## Exercise brief
Give every entry again, word for word and in full.

## Information provided
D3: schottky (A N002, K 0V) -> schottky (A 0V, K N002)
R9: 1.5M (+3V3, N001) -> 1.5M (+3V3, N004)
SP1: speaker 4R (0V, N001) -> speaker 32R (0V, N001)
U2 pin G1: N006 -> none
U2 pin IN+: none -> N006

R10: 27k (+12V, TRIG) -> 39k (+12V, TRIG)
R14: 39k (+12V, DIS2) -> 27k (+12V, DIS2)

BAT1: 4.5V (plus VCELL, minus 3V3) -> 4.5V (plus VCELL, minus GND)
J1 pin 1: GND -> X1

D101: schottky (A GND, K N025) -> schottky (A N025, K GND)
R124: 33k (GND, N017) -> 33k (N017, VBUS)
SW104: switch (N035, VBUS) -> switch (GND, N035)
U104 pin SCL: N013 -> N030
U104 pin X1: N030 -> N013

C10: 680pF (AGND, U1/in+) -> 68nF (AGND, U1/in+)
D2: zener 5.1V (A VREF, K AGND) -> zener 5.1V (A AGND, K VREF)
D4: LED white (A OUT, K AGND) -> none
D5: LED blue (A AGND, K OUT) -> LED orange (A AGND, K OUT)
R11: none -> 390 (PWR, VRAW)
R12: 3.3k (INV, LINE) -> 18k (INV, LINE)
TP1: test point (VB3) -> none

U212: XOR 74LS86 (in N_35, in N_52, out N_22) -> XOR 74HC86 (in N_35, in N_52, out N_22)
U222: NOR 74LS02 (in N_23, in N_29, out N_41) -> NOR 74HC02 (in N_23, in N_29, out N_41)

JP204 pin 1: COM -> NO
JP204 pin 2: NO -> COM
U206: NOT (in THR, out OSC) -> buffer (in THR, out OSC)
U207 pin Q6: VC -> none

## Result of this task
D3: schottky (A N002, K 0V) -> schottky (A 0V, K N002)
R9: 1.5M (+3V3, N001) -> 1.5M (+3V3, N004)
SP1: speaker 4R (0V, N001) -> speaker 32R (0V, N001)
U2 pin G1: N006 -> none
U2 pin IN+: none -> N006

R10: 27k (+12V, TRIG) -> 39k (+12V, TRIG)
R14: 39k (+12V, DIS2) -> 27k (+12V, DIS2)

BAT1: 4.5V (plus VCELL, minus 3V3) -> 4.5V (plus VCELL, minus GND)
J1 pin 1: GND -> X1

D101: schottky (A GND, K N025) -> schottky (A N025, K GND)
R124: 33k (GND, N017) -> 33k (N017, VBUS)
SW104: switch (N035, VBUS) -> switch (GND, N035)
U104 pin SCL: N013 -> N030
U104 pin X1: N030 -> N013

C10: 680pF (AGND, U1/in+) -> 68nF (AGND, U1/in+)
D2: zener 5.1V (A VREF, K AGND) -> zener 5.1V (A AGND, K VREF)
D4: LED white (A OUT, K AGND) -> none
D5: LED blue (A AGND, K OUT) -> LED orange (A AGND, K OUT)
R11: none -> 390 (PWR, VRAW)
R12: 3.3k (INV, LINE) -> 18k (INV, LINE)
TP1: test point (VB3) -> none

U212: XOR 74LS86 (in N_35, in N_52, out N_22) -> XOR 74HC86 (in N_35, in N_52, out N_22)
U222: NOR 74LS02 (in N_23, in N_29, out N_41) -> NOR 74HC02 (in N_23, in N_29, out N_41)

JP204 pin 1: COM -> NO
JP204 pin 2: NO -> COM
U206: NOT (in THR, out OSC) -> buffer (in THR, out OSC)
U207 pin Q6: VC -> none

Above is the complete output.